Stored data
--

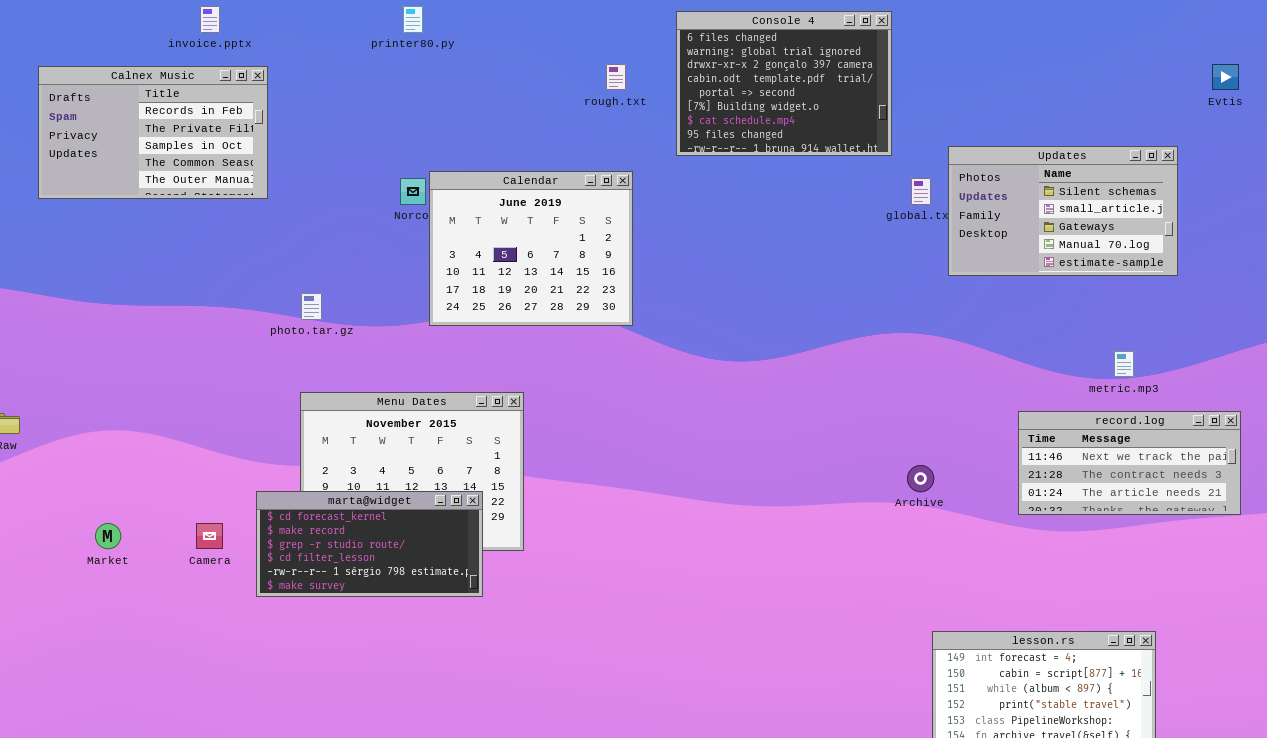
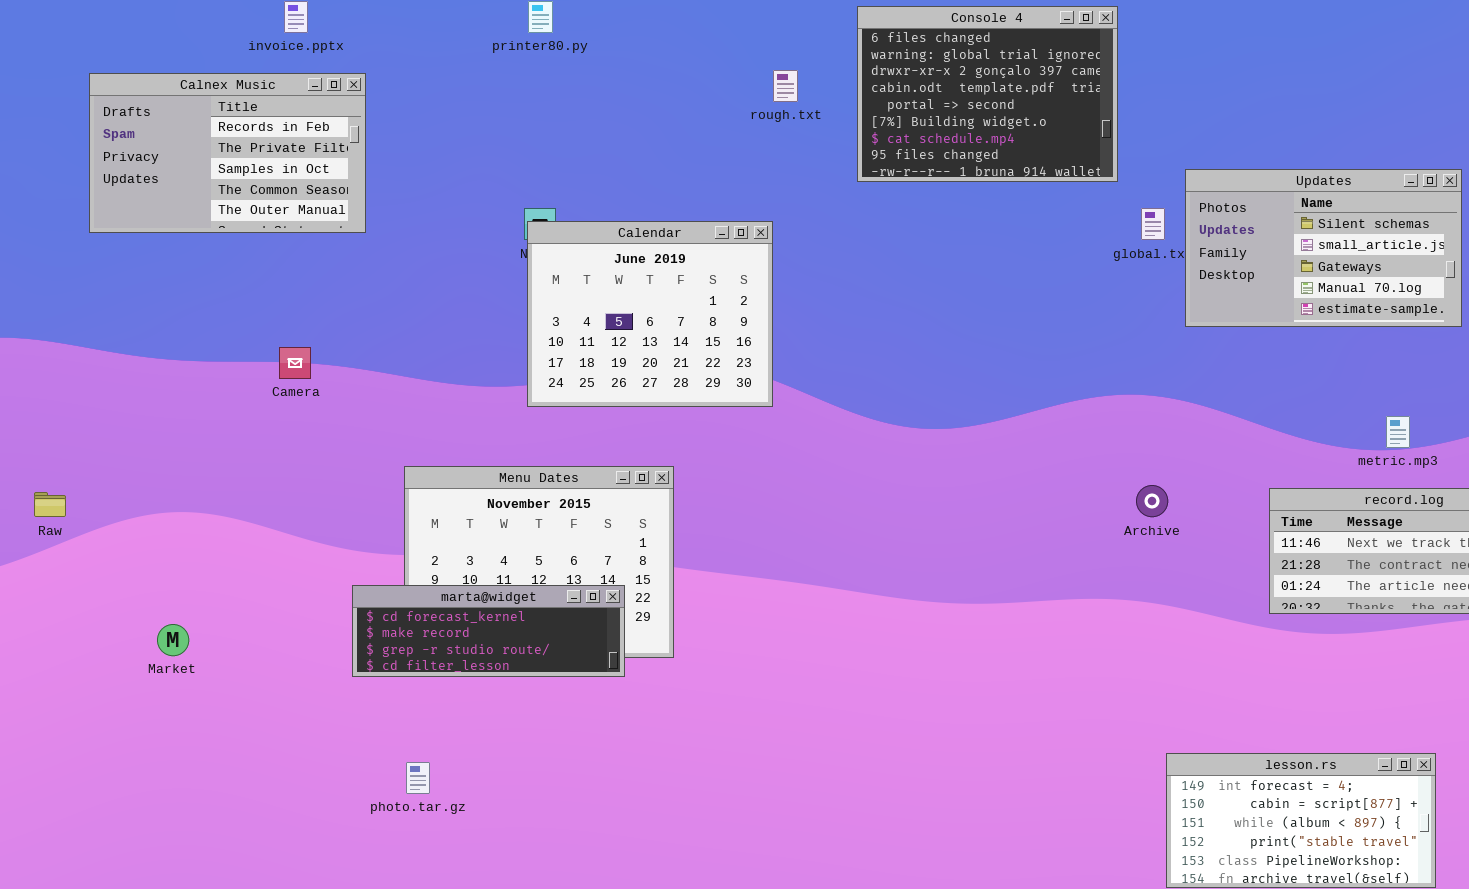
Calendar: [429,171,633,326] -> [527,221,773,407], moved
photo.tar.gz: [301,293,322,320] -> [406,762,430,794], moved
Archive: [907,465,934,492] -> [1136,485,1168,517], moved
marta@widget: [256,491,483,597] -> [352,585,625,677], resized
Camera: [196,523,223,549] -> [279,347,311,379], moved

--

- WHAT TO PRODUCE -
The answer must be a single number: how many lines of the entries contain "moved".

- REPLY -
4